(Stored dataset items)
● ● ●

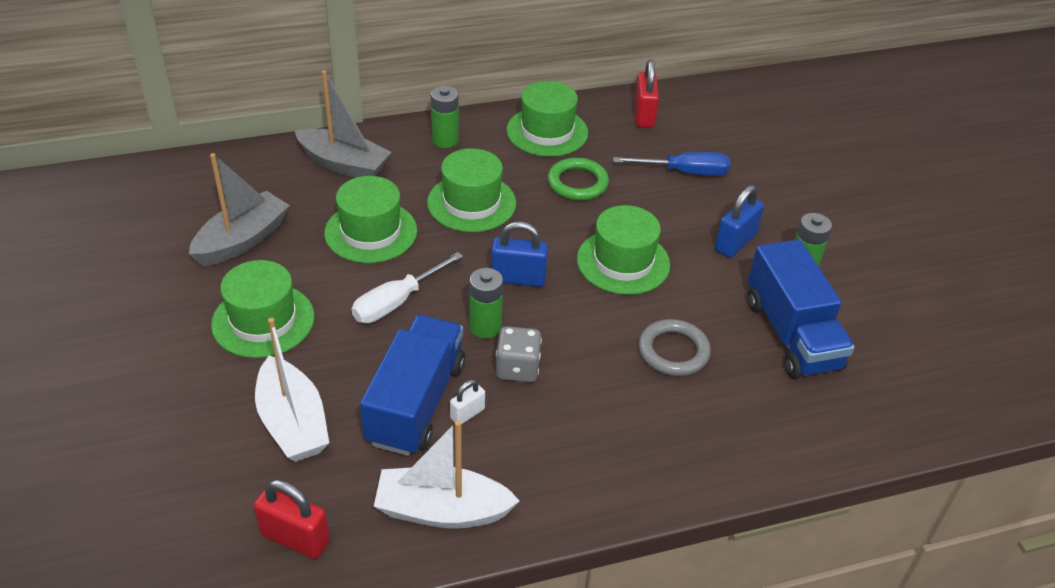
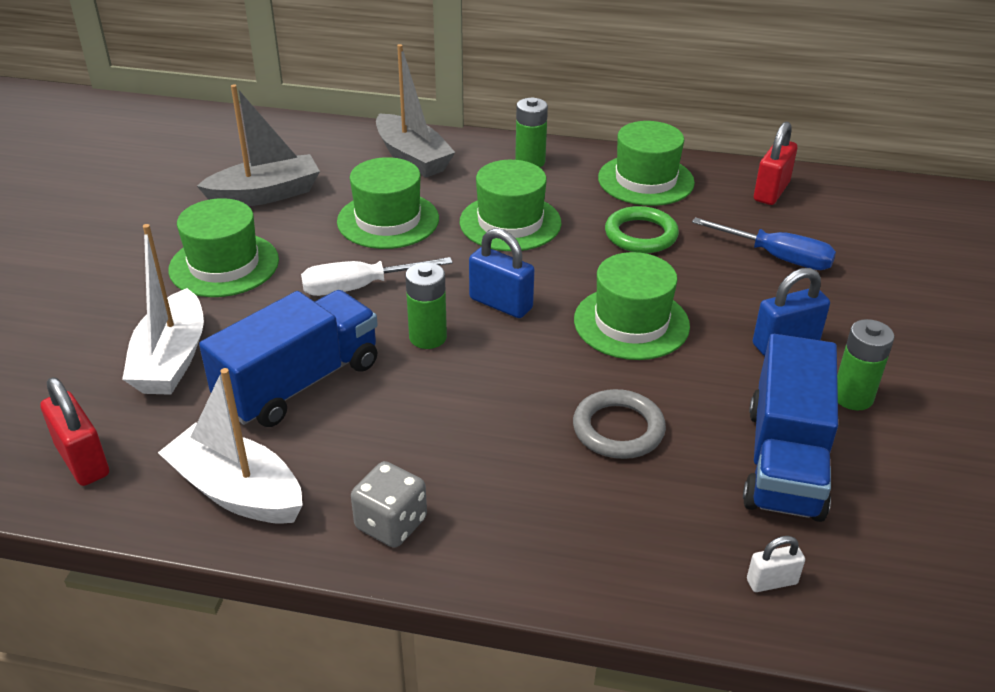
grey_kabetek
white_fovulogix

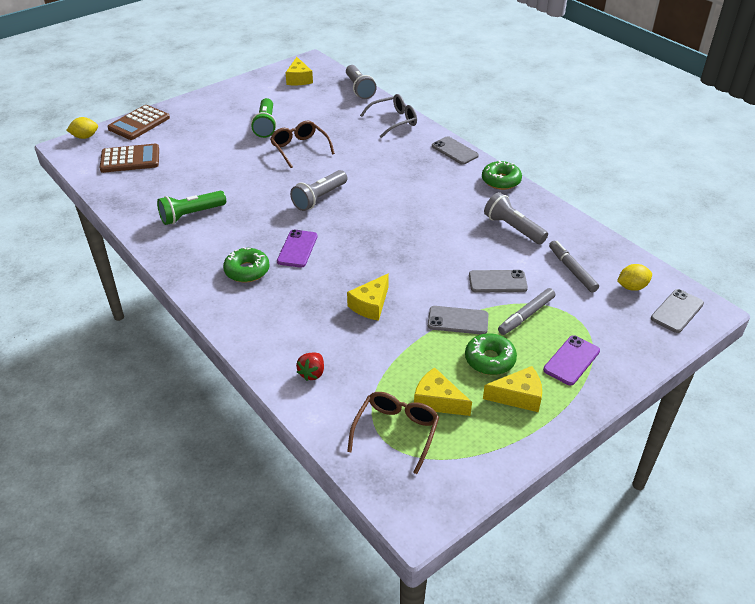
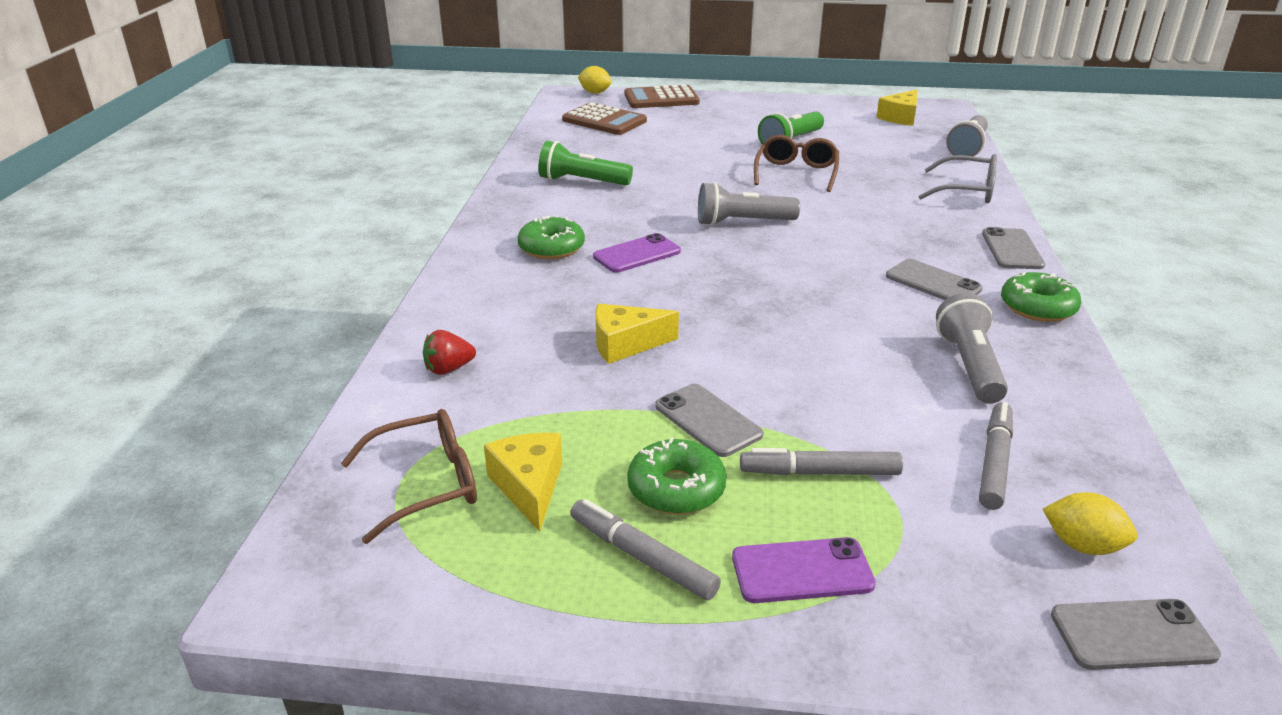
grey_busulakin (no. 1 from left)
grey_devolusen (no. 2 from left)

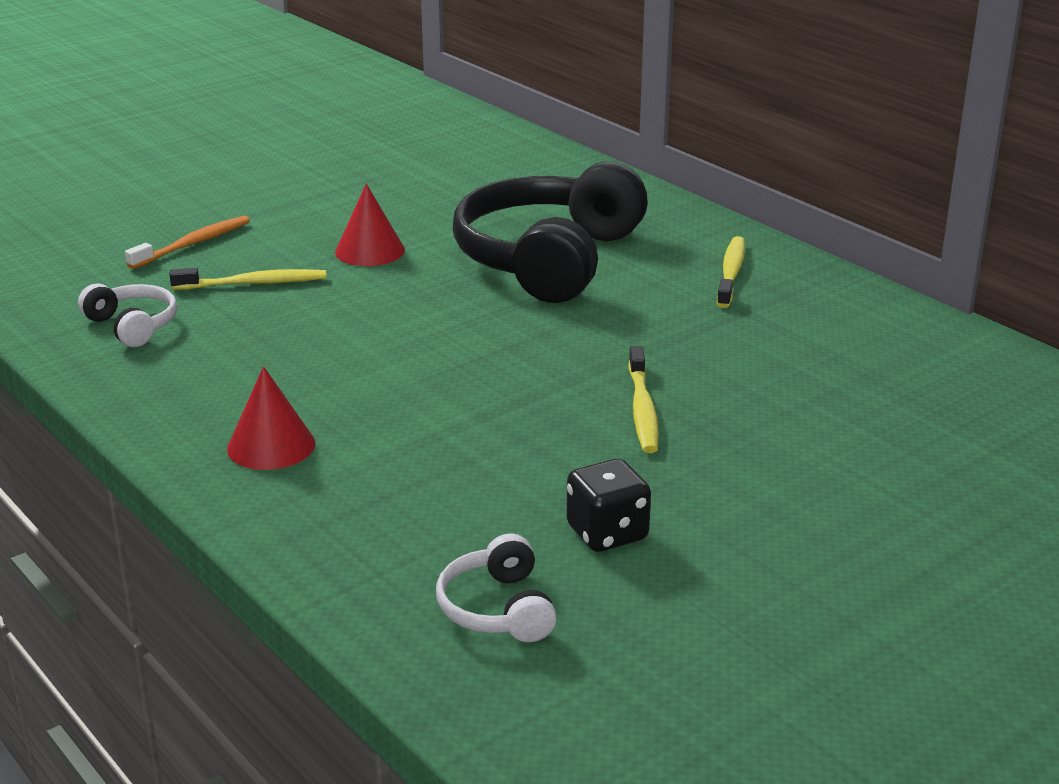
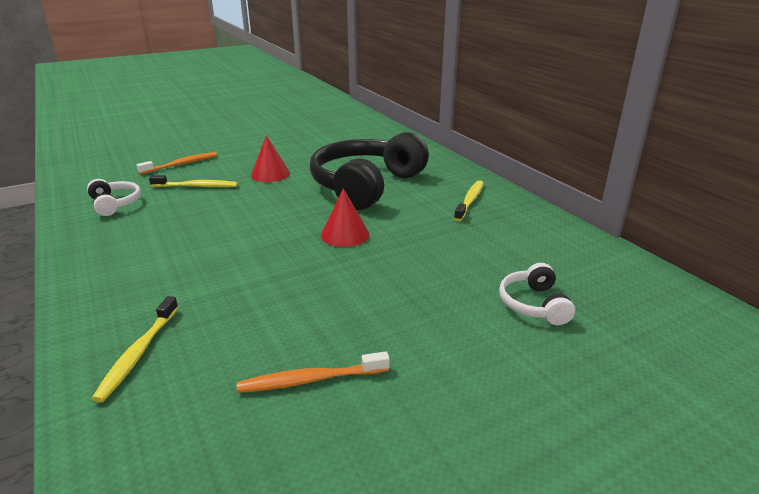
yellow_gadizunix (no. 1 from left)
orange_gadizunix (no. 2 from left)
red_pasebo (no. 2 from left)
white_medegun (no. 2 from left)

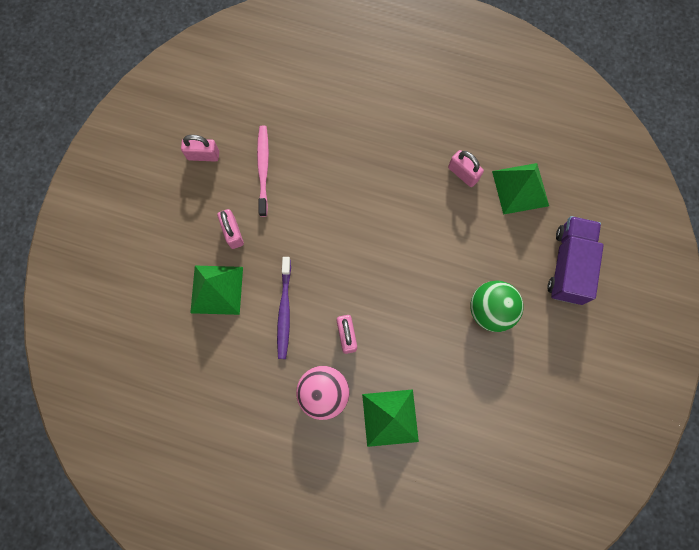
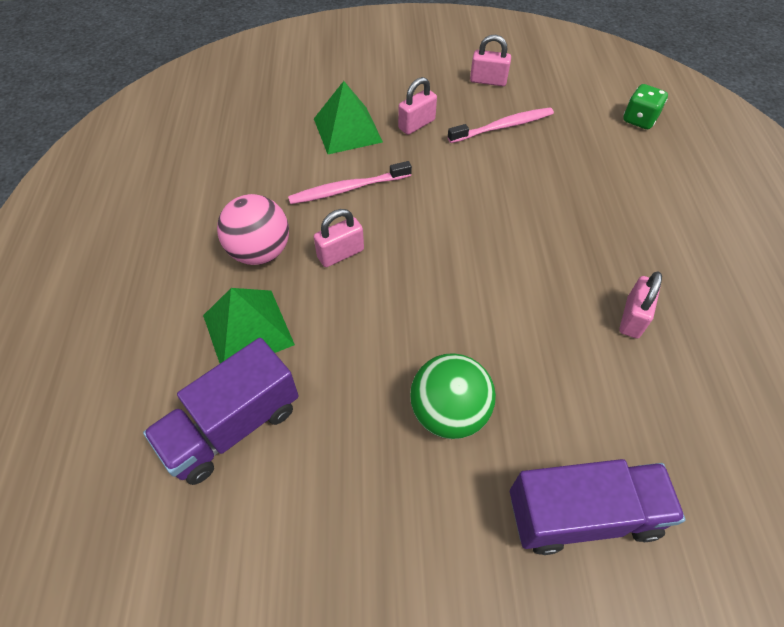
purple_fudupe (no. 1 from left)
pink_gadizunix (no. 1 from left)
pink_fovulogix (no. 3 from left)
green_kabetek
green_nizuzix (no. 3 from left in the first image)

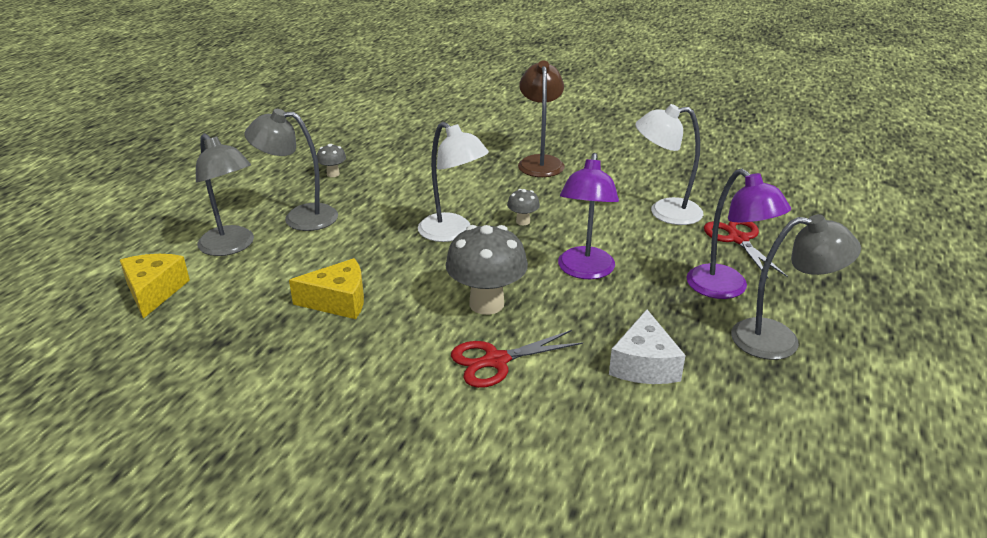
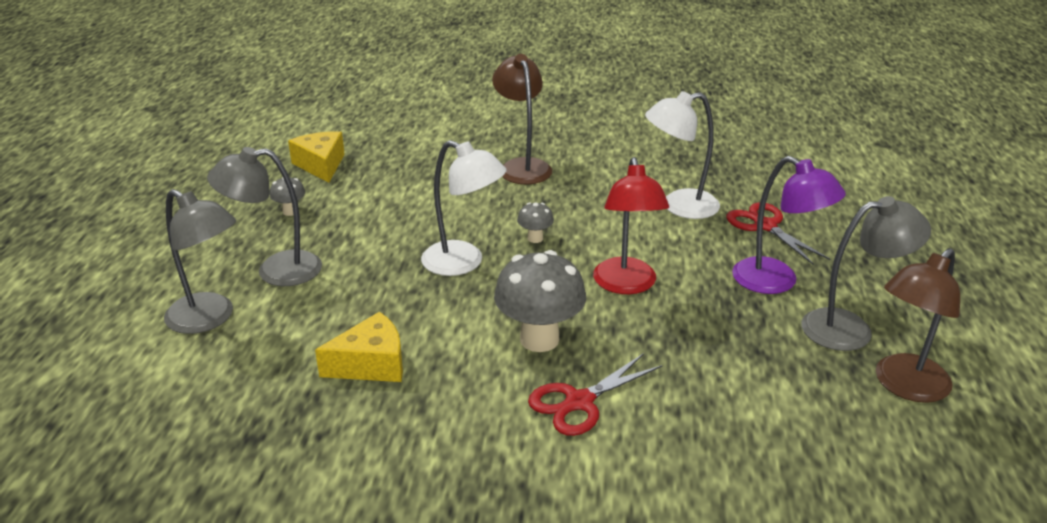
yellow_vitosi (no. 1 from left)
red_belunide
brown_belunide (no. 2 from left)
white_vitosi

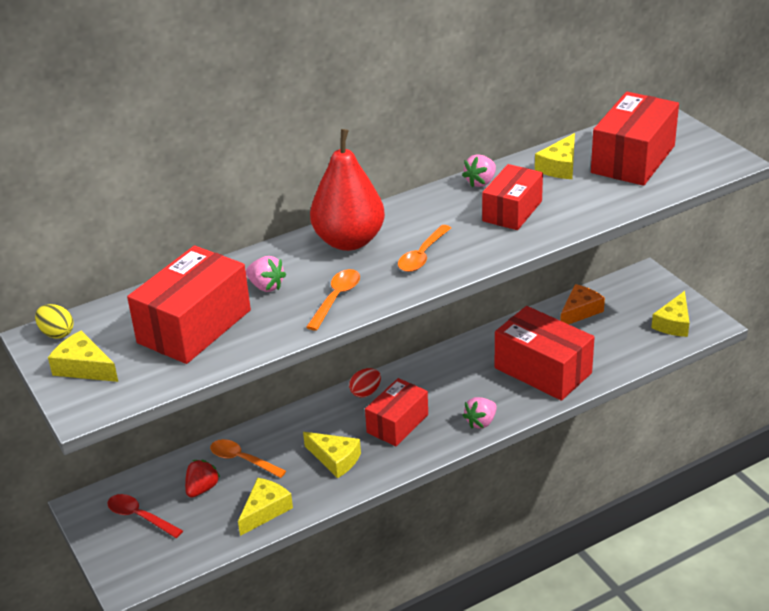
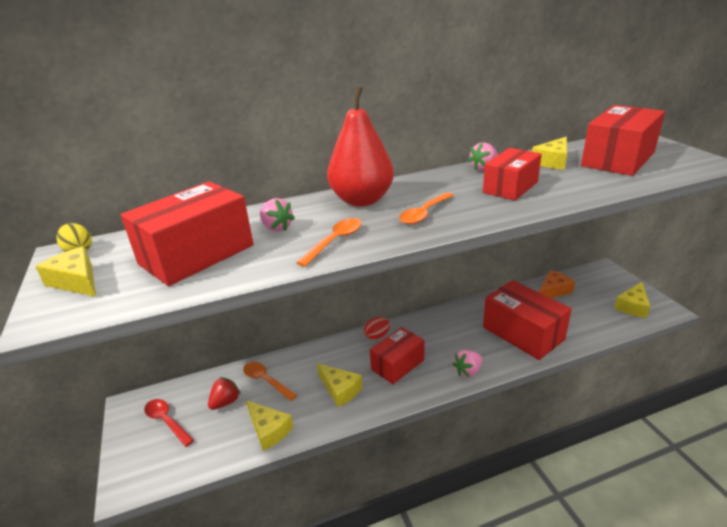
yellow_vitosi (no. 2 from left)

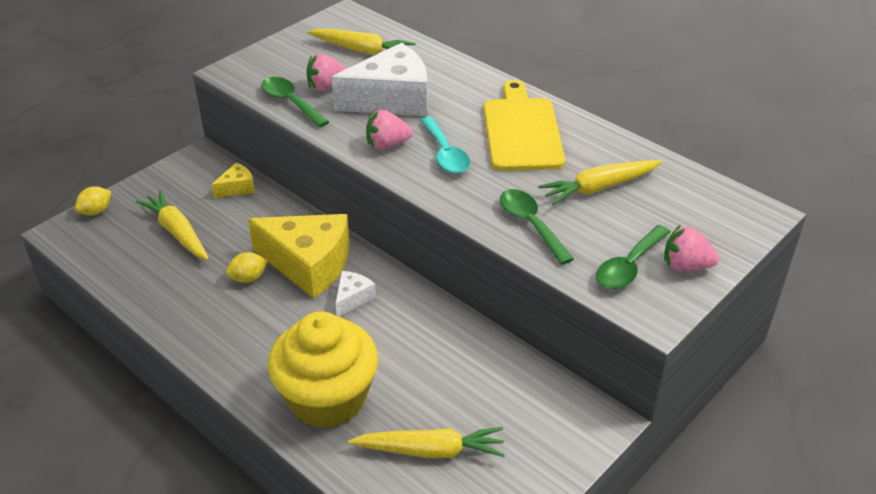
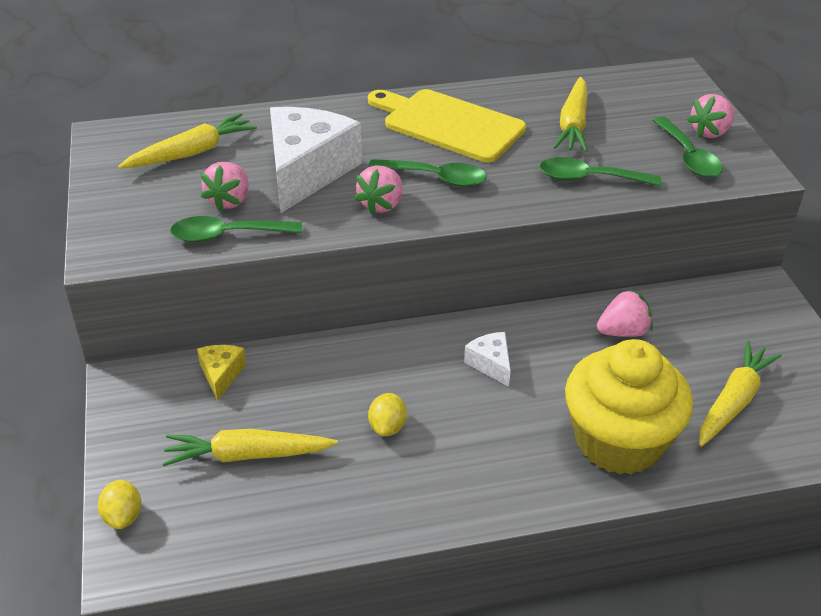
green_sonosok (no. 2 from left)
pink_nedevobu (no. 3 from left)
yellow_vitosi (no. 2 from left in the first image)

● ● ●

#### TASK:
Leaving every picture out, output the data exactly as it stands.

#### SOLUTION:
grey_kabetek
white_fovulogix

grey_busulakin (no. 1 from left)
grey_devolusen (no. 2 from left)

yellow_gadizunix (no. 1 from left)
orange_gadizunix (no. 2 from left)
red_pasebo (no. 2 from left)
white_medegun (no. 2 from left)

purple_fudupe (no. 1 from left)
pink_gadizunix (no. 1 from left)
pink_fovulogix (no. 3 from left)
green_kabetek
green_nizuzix (no. 3 from left in the first image)

yellow_vitosi (no. 1 from left)
red_belunide
brown_belunide (no. 2 from left)
white_vitosi

yellow_vitosi (no. 2 from left)

green_sonosok (no. 2 from left)
pink_nedevobu (no. 3 from left)
yellow_vitosi (no. 2 from left in the first image)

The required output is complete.